- SET TASK -
Pull out every line of the records that contains the string "numericTimeSignature".

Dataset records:
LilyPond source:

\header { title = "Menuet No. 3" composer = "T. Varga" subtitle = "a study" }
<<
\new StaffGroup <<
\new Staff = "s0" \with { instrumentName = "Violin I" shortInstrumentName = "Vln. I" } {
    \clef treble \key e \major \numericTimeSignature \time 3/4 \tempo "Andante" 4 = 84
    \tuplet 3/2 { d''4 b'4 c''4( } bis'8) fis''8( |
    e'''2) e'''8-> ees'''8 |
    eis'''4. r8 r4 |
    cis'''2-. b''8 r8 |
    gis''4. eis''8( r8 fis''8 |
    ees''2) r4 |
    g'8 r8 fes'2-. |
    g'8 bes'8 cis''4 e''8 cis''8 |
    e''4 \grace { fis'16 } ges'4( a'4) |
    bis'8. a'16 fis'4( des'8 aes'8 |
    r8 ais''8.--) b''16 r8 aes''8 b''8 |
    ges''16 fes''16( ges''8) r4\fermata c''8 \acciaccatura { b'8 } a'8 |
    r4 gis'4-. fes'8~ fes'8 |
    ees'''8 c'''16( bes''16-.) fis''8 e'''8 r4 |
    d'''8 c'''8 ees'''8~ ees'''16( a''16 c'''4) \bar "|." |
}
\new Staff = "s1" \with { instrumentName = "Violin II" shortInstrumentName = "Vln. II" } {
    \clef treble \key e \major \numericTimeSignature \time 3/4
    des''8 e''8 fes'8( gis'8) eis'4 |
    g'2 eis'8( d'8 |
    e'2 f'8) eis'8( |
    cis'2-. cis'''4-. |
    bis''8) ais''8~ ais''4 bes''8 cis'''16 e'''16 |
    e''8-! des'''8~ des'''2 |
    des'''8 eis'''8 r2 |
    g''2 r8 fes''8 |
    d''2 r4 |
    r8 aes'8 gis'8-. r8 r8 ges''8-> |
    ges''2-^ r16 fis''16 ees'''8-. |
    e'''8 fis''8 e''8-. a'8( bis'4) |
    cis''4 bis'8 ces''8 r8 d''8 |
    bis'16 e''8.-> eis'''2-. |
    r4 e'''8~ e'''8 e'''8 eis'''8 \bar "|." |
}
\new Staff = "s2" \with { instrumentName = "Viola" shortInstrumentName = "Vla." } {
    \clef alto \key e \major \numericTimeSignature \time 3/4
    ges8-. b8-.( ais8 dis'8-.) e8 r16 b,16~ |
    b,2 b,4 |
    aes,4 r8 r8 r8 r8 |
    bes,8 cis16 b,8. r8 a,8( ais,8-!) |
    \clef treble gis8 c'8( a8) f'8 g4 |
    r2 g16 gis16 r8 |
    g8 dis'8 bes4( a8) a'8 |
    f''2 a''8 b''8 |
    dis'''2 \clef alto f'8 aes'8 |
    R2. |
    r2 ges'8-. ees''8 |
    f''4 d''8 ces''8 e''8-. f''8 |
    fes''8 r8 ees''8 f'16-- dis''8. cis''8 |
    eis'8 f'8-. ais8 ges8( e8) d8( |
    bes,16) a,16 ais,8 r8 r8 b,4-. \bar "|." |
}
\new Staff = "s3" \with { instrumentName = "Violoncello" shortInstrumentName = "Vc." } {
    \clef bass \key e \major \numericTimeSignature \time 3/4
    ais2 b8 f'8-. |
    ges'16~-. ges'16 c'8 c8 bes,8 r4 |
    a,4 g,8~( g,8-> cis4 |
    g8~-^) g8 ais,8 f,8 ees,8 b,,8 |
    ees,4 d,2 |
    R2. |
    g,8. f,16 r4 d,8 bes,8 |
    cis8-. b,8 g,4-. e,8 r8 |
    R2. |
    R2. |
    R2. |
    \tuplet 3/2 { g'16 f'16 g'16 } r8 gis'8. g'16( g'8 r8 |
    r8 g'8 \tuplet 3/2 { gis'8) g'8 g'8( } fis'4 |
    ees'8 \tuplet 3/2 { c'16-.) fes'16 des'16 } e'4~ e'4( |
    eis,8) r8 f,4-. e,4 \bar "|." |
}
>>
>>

- RESULT -
    \clef treble \key e \major \numericTimeSignature \time 3/4 \tempo "Andante" 4 = 84
    \clef treble \key e \major \numericTimeSignature \time 3/4
    \clef alto \key e \major \numericTimeSignature \time 3/4
    \clef bass \key e \major \numericTimeSignature \time 3/4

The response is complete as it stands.